> [What to produce]: Search the listing below for "white". Copy each matching line.

> [Exercise inputs]:
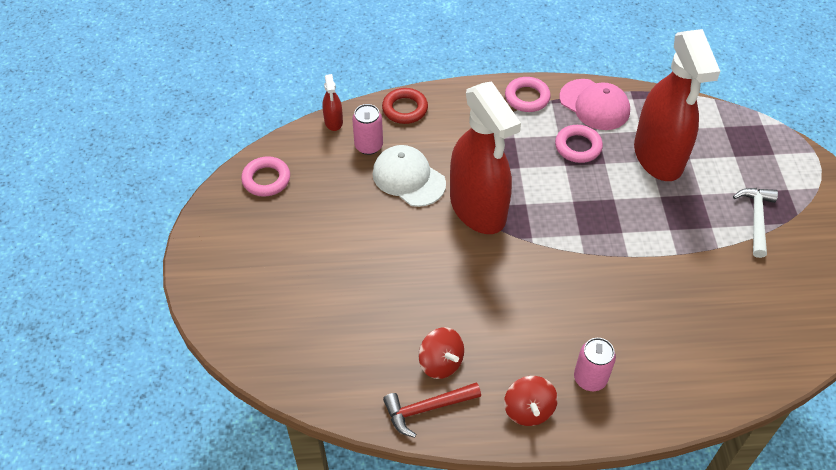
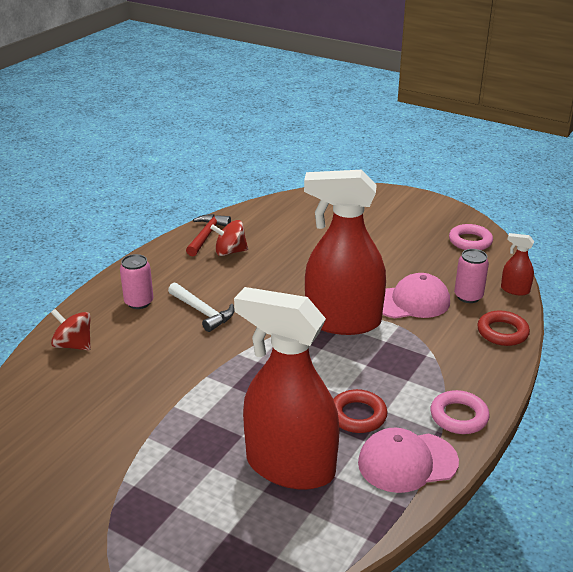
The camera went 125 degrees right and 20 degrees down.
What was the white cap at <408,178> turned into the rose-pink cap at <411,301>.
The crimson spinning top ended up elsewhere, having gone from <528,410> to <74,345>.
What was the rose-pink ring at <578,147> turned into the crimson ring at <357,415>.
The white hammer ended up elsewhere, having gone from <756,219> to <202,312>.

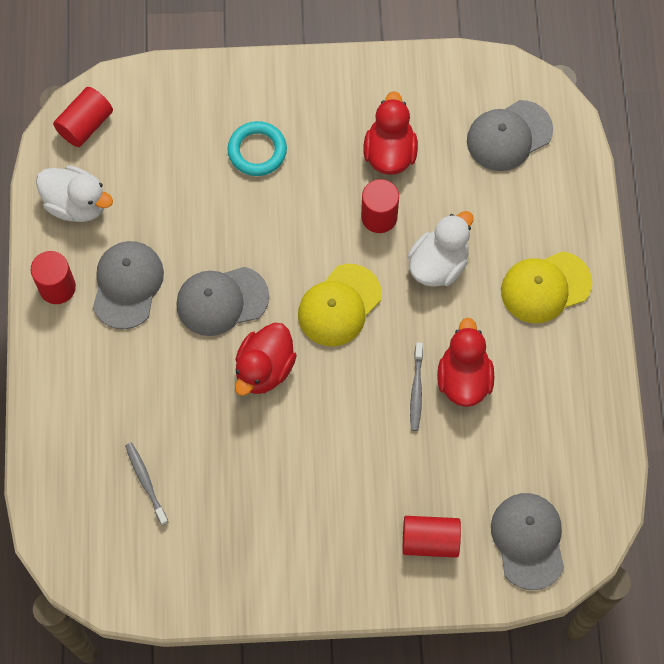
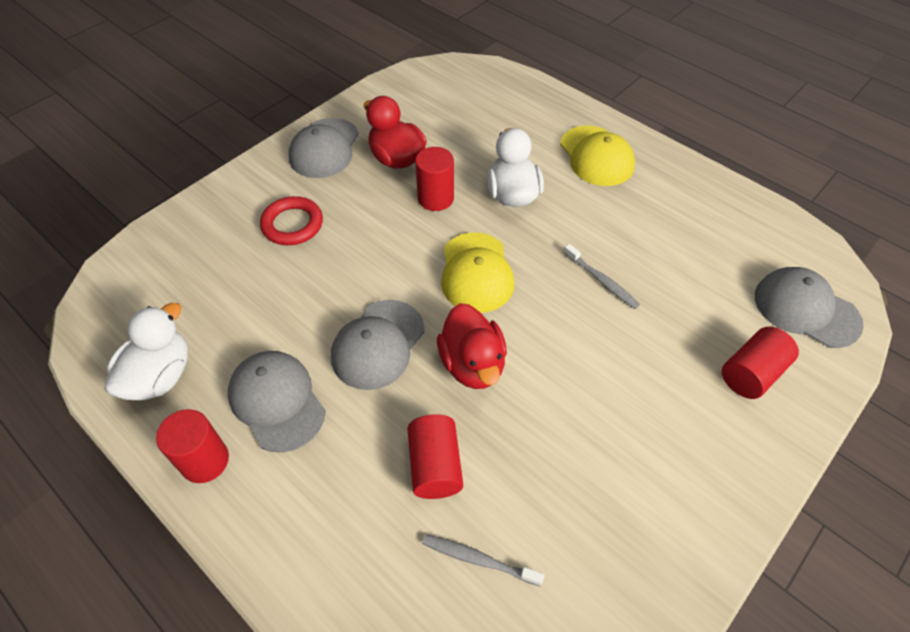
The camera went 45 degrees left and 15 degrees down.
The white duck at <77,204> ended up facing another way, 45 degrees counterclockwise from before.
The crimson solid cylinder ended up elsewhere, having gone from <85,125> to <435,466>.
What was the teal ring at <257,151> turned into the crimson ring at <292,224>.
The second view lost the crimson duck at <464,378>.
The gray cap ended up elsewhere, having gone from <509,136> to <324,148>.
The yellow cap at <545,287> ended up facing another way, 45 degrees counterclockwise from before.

---

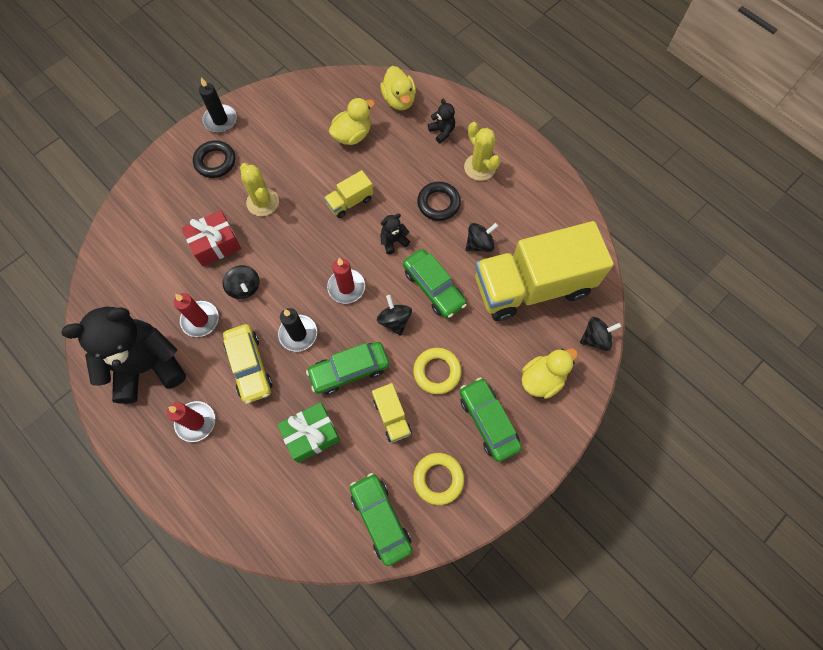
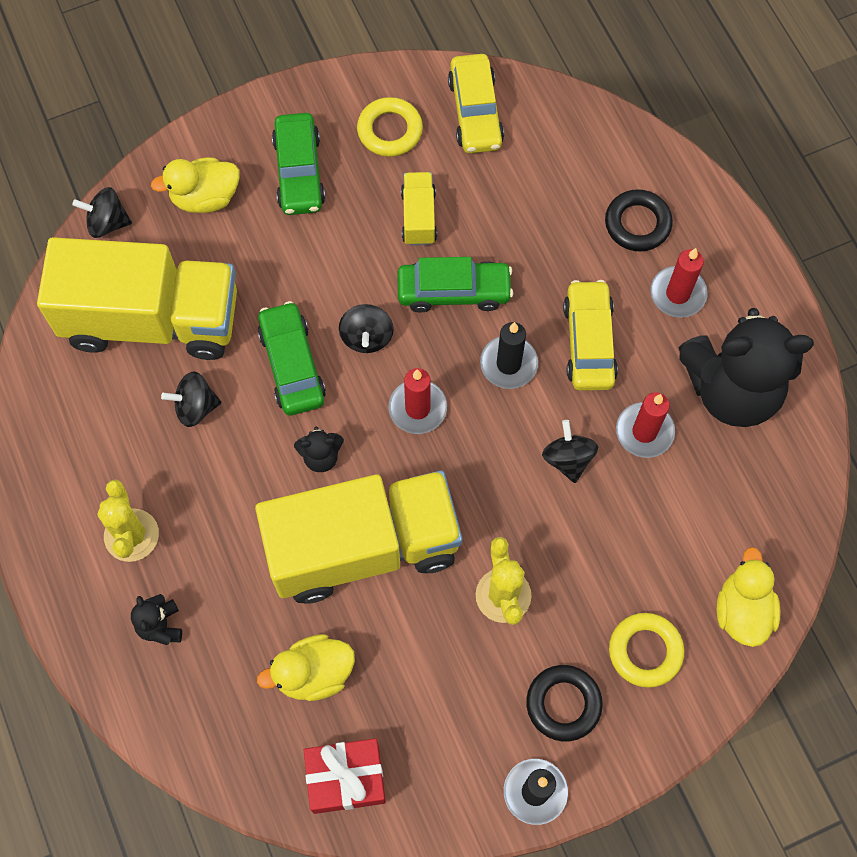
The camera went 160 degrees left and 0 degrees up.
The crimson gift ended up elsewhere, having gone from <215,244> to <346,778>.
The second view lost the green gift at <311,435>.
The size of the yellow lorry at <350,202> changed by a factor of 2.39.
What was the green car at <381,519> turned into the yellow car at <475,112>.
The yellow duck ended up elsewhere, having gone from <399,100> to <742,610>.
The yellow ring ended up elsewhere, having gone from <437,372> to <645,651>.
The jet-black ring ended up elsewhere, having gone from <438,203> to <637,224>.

> [Answer box]:
What was the white cap at <408,178> turned into the rose-pink cap at <411,301>.
The white hammer ended up elsewhere, having gone from <756,219> to <202,312>.
The white duck at <77,204> ended up facing another way, 45 degrees counterclockwise from before.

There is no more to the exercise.